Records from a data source
---*---

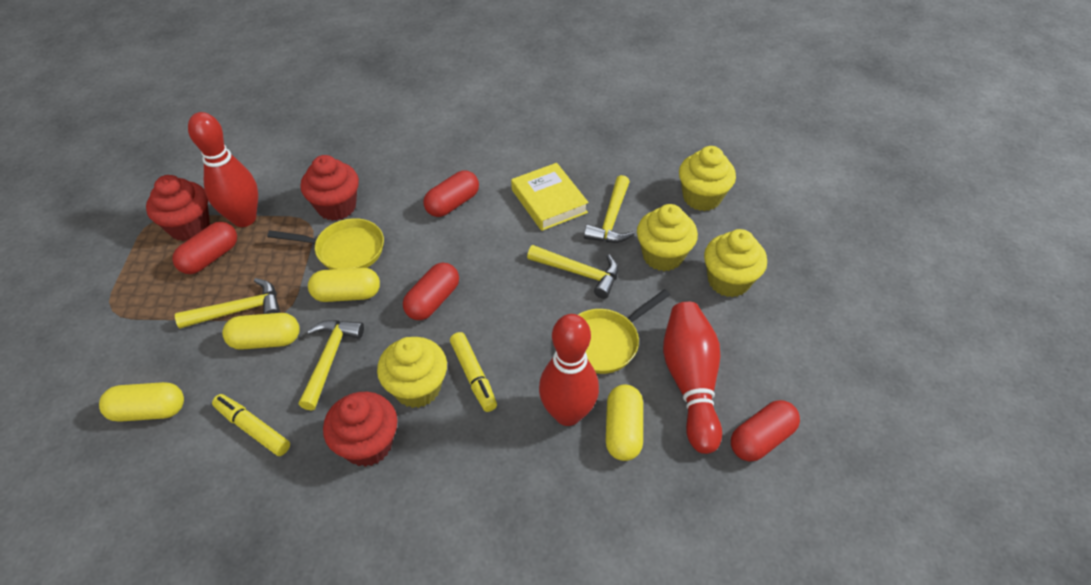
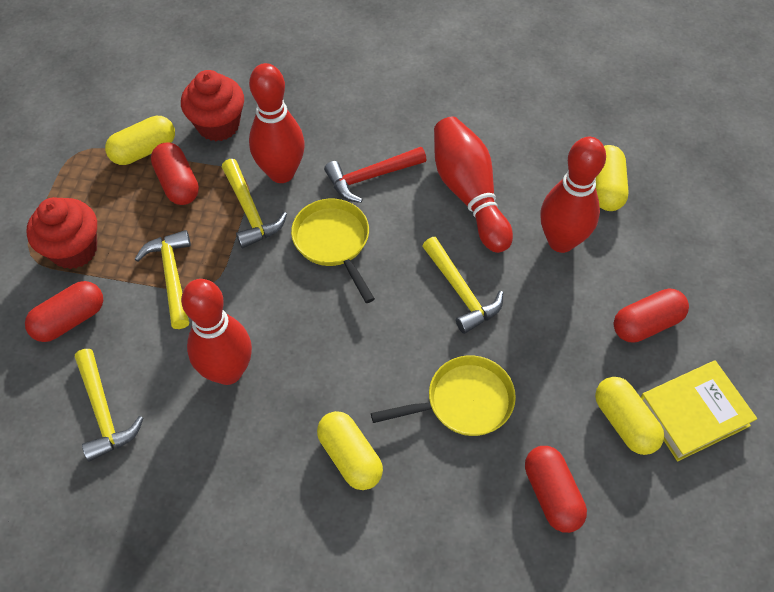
red bowling pin: 3 -> 4
red cupcake: 3 -> 2
red hammer: 0 -> 1
yellow cupcake: 4 -> 0
yellow marker: 2 -> 0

---*---

WHAT THIS TASK INVOLVES
The copy you return must match the records above exactly, minus any images.

RESULT OF THE TASK
red bowling pin: 3 -> 4
red cupcake: 3 -> 2
red hammer: 0 -> 1
yellow cupcake: 4 -> 0
yellow marker: 2 -> 0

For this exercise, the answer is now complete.